Problem statement: Every entry must be transcribed without alteration.

------------------------------------------------------------------------

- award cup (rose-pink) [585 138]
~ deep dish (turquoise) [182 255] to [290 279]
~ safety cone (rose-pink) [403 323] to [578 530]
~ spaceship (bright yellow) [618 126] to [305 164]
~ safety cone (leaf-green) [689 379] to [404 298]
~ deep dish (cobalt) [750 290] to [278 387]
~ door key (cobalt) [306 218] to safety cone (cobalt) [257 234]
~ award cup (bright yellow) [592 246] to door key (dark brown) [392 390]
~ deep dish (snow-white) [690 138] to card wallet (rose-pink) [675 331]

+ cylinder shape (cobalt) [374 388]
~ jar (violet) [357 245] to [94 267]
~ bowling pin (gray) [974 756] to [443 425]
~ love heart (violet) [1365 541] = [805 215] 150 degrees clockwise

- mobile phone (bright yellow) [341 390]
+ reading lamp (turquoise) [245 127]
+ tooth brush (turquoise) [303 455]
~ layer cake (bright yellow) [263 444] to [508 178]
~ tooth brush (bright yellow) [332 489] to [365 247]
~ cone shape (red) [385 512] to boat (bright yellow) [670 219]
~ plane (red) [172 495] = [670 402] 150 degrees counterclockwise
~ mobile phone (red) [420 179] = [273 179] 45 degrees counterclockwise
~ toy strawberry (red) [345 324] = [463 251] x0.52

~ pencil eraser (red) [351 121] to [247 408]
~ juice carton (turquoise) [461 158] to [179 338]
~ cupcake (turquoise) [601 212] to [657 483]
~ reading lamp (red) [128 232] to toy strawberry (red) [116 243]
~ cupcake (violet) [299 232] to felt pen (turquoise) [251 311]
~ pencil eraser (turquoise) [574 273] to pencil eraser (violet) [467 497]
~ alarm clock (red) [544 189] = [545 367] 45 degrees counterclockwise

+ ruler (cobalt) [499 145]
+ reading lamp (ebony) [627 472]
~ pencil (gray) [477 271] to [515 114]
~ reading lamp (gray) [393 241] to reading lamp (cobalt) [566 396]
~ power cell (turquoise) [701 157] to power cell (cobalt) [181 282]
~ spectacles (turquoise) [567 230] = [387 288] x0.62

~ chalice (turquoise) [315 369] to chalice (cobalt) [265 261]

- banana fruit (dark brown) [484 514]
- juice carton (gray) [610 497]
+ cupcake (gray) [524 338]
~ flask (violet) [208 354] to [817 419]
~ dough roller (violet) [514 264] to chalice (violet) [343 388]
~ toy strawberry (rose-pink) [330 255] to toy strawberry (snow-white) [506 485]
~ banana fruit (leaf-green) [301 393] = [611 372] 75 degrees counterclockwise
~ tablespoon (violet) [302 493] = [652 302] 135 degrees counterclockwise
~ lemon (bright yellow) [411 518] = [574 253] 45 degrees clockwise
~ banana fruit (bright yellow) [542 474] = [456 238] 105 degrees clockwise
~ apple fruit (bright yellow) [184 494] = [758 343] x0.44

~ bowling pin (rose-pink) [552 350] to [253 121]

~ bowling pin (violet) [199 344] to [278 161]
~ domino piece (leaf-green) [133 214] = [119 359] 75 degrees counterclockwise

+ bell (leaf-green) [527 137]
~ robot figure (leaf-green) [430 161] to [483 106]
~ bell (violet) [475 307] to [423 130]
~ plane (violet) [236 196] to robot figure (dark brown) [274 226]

------------------------------------------------------------------------

Answer to this task:
- award cup (rose-pink) [585 138]
~ deep dish (turquoise) [182 255] to [290 279]
~ safety cone (rose-pink) [403 323] to [578 530]
~ spaceship (bright yellow) [618 126] to [305 164]
~ safety cone (leaf-green) [689 379] to [404 298]
~ deep dish (cobalt) [750 290] to [278 387]
~ door key (cobalt) [306 218] to safety cone (cobalt) [257 234]
~ award cup (bright yellow) [592 246] to door key (dark brown) [392 390]
~ deep dish (snow-white) [690 138] to card wallet (rose-pink) [675 331]

+ cylinder shape (cobalt) [374 388]
~ jar (violet) [357 245] to [94 267]
~ bowling pin (gray) [974 756] to [443 425]
~ love heart (violet) [1365 541] = [805 215] 150 degrees clockwise

- mobile phone (bright yellow) [341 390]
+ reading lamp (turquoise) [245 127]
+ tooth brush (turquoise) [303 455]
~ layer cake (bright yellow) [263 444] to [508 178]
~ tooth brush (bright yellow) [332 489] to [365 247]
~ cone shape (red) [385 512] to boat (bright yellow) [670 219]
~ plane (red) [172 495] = [670 402] 150 degrees counterclockwise
~ mobile phone (red) [420 179] = [273 179] 45 degrees counterclockwise
~ toy strawberry (red) [345 324] = [463 251] x0.52

~ pencil eraser (red) [351 121] to [247 408]
~ juice carton (turquoise) [461 158] to [179 338]
~ cupcake (turquoise) [601 212] to [657 483]
~ reading lamp (red) [128 232] to toy strawberry (red) [116 243]
~ cupcake (violet) [299 232] to felt pen (turquoise) [251 311]
~ pencil eraser (turquoise) [574 273] to pencil eraser (violet) [467 497]
~ alarm clock (red) [544 189] = [545 367] 45 degrees counterclockwise

+ ruler (cobalt) [499 145]
+ reading lamp (ebony) [627 472]
~ pencil (gray) [477 271] to [515 114]
~ reading lamp (gray) [393 241] to reading lamp (cobalt) [566 396]
~ power cell (turquoise) [701 157] to power cell (cobalt) [181 282]
~ spectacles (turquoise) [567 230] = [387 288] x0.62

~ chalice (turquoise) [315 369] to chalice (cobalt) [265 261]

- banana fruit (dark brown) [484 514]
- juice carton (gray) [610 497]
+ cupcake (gray) [524 338]
~ flask (violet) [208 354] to [817 419]
~ dough roller (violet) [514 264] to chalice (violet) [343 388]
~ toy strawberry (rose-pink) [330 255] to toy strawberry (snow-white) [506 485]
~ banana fruit (leaf-green) [301 393] = [611 372] 75 degrees counterclockwise
~ tablespoon (violet) [302 493] = [652 302] 135 degrees counterclockwise
~ lemon (bright yellow) [411 518] = [574 253] 45 degrees clockwise
~ banana fruit (bright yellow) [542 474] = [456 238] 105 degrees clockwise
~ apple fruit (bright yellow) [184 494] = [758 343] x0.44

~ bowling pin (rose-pink) [552 350] to [253 121]

~ bowling pin (violet) [199 344] to [278 161]
~ domino piece (leaf-green) [133 214] = [119 359] 75 degrees counterclockwise

+ bell (leaf-green) [527 137]
~ robot figure (leaf-green) [430 161] to [483 106]
~ bell (violet) [475 307] to [423 130]
~ plane (violet) [236 196] to robot figure (dark brown) [274 226]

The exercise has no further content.